[Edit tracking data]
-- Opening Marker --

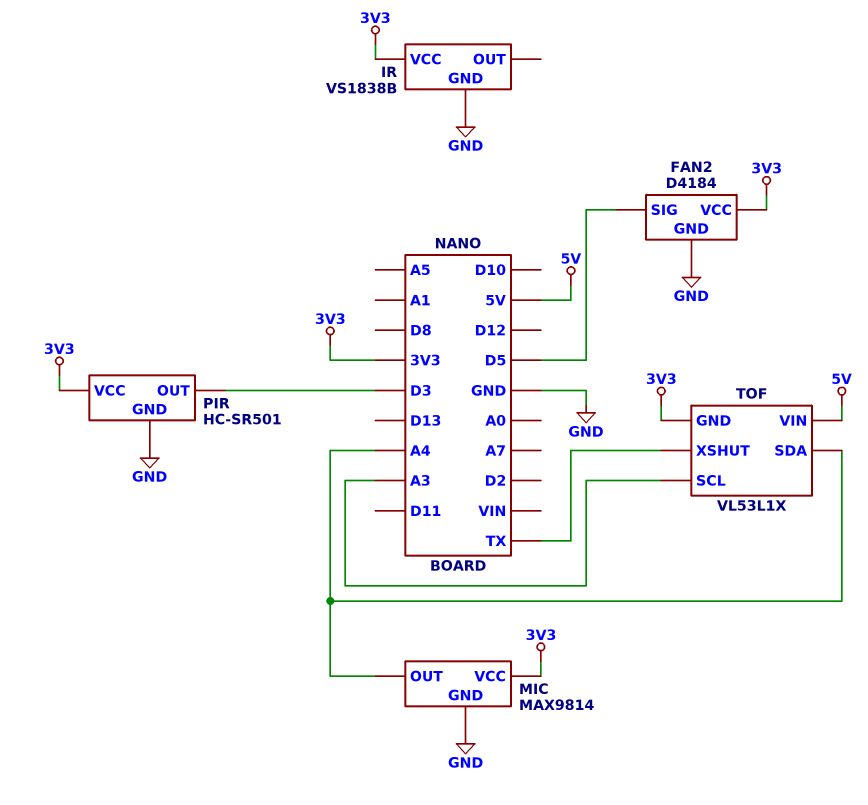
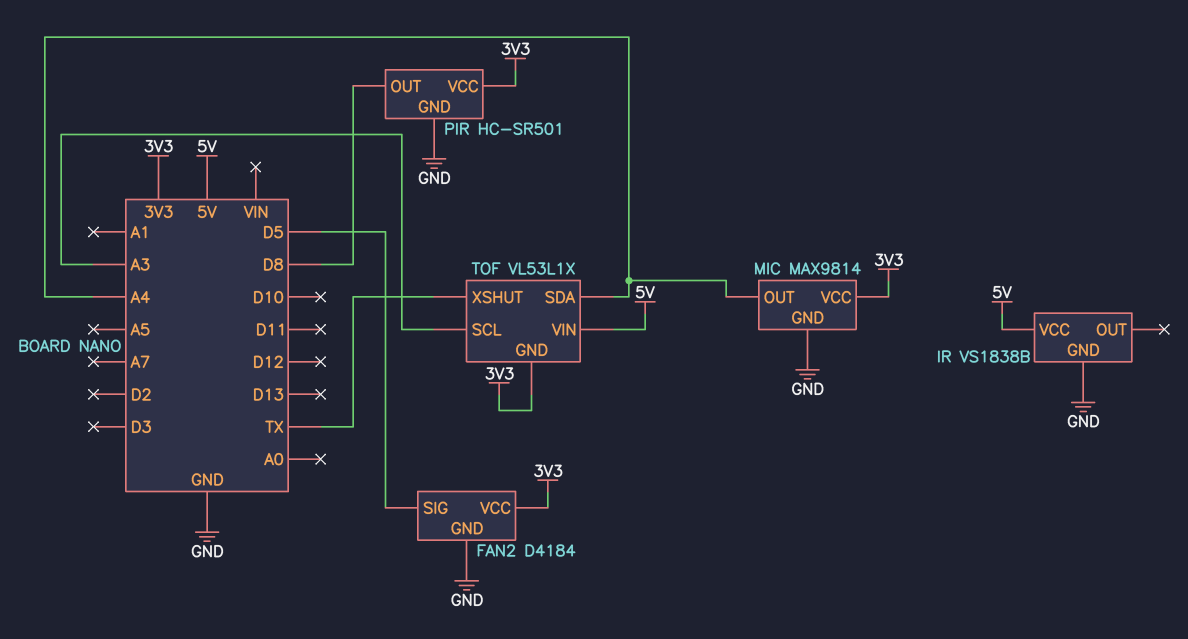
IR pin VCC: 3V3 -> 5V
PIR pin OUT: D3 -> D8

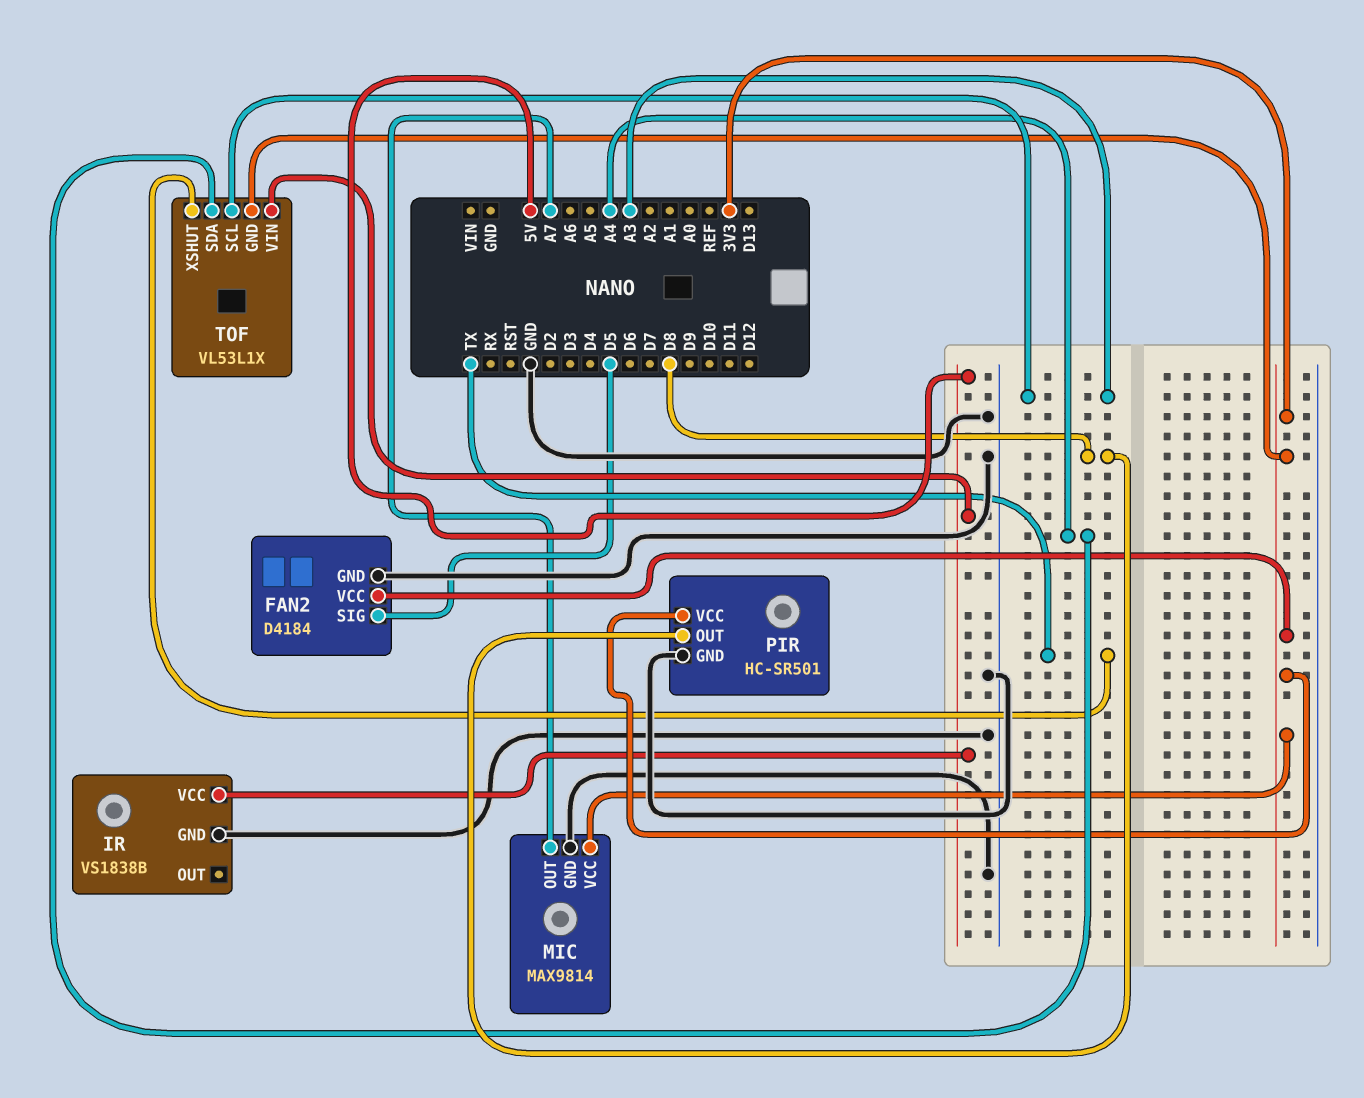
MIC pin OUT: A4 -> A7

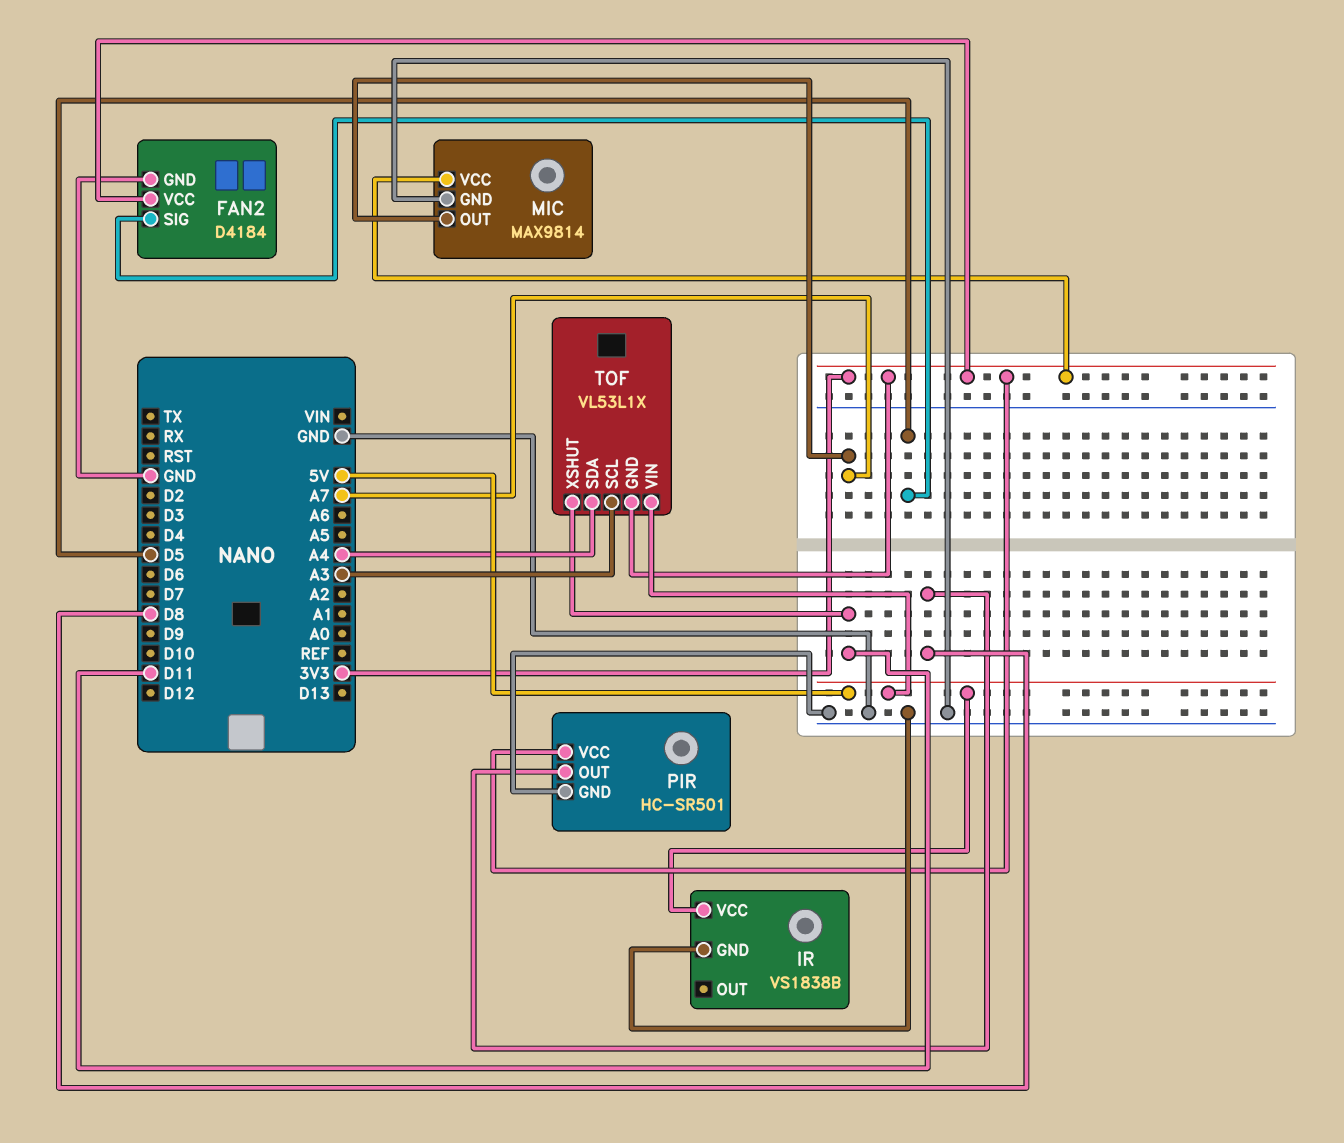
TOF pin XSHUT: TX -> D11

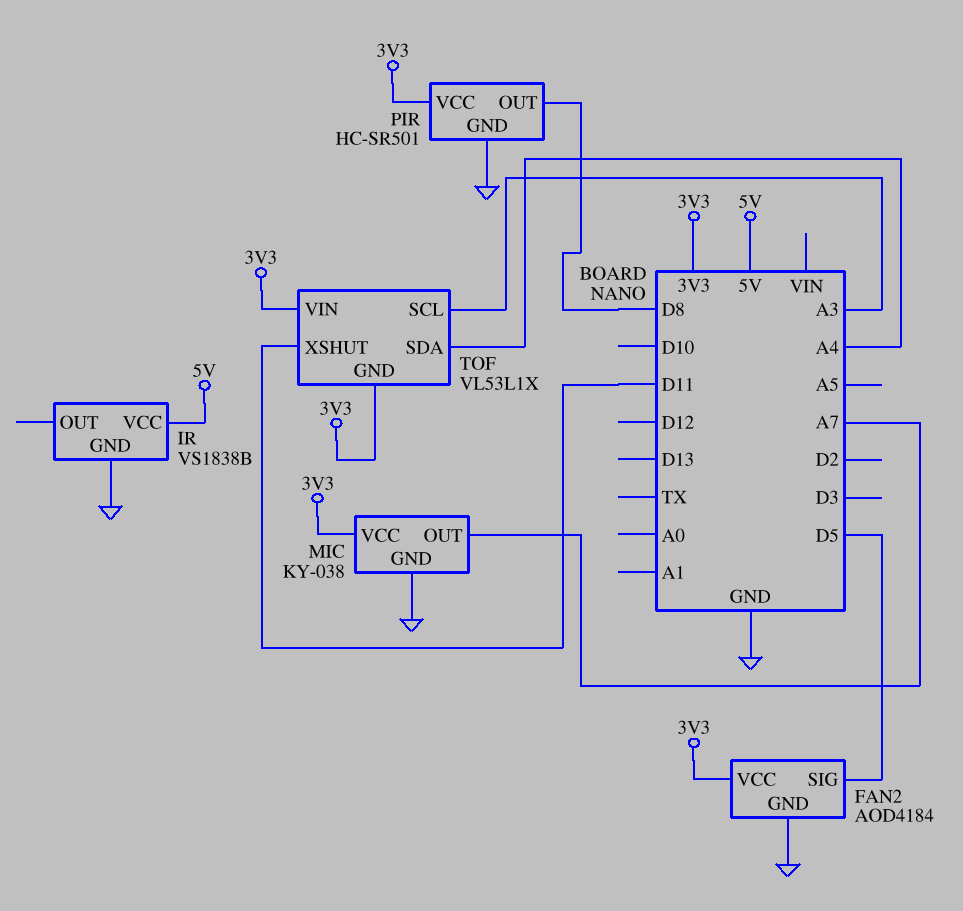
FAN2: D4184 -> AOD4184
MIC: MAX9814 -> KY-038
TOF pin VIN: 5V -> 3V3

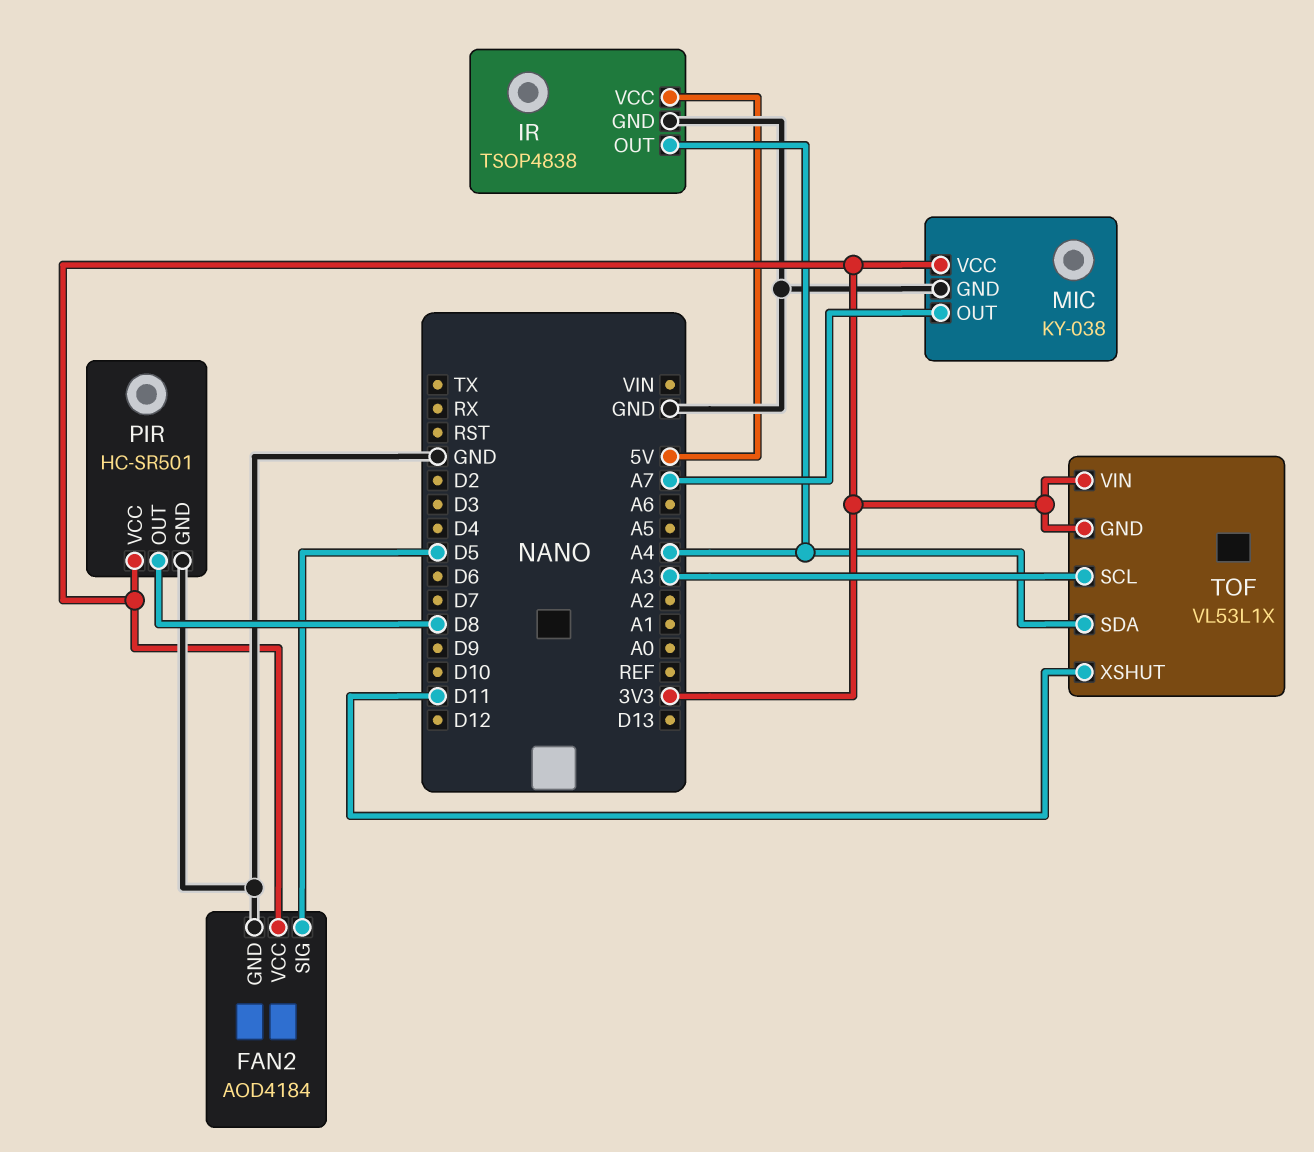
IR: VS1838B -> TSOP4838
IR pin OUT: none -> A4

-- Closing Marker --

Description of the task: Without the pictures, return all the entries above exactly as they stand.

Exercise output:
IR pin VCC: 3V3 -> 5V
PIR pin OUT: D3 -> D8

MIC pin OUT: A4 -> A7

TOF pin XSHUT: TX -> D11

FAN2: D4184 -> AOD4184
MIC: MAX9814 -> KY-038
TOF pin VIN: 5V -> 3V3

IR: VS1838B -> TSOP4838
IR pin OUT: none -> A4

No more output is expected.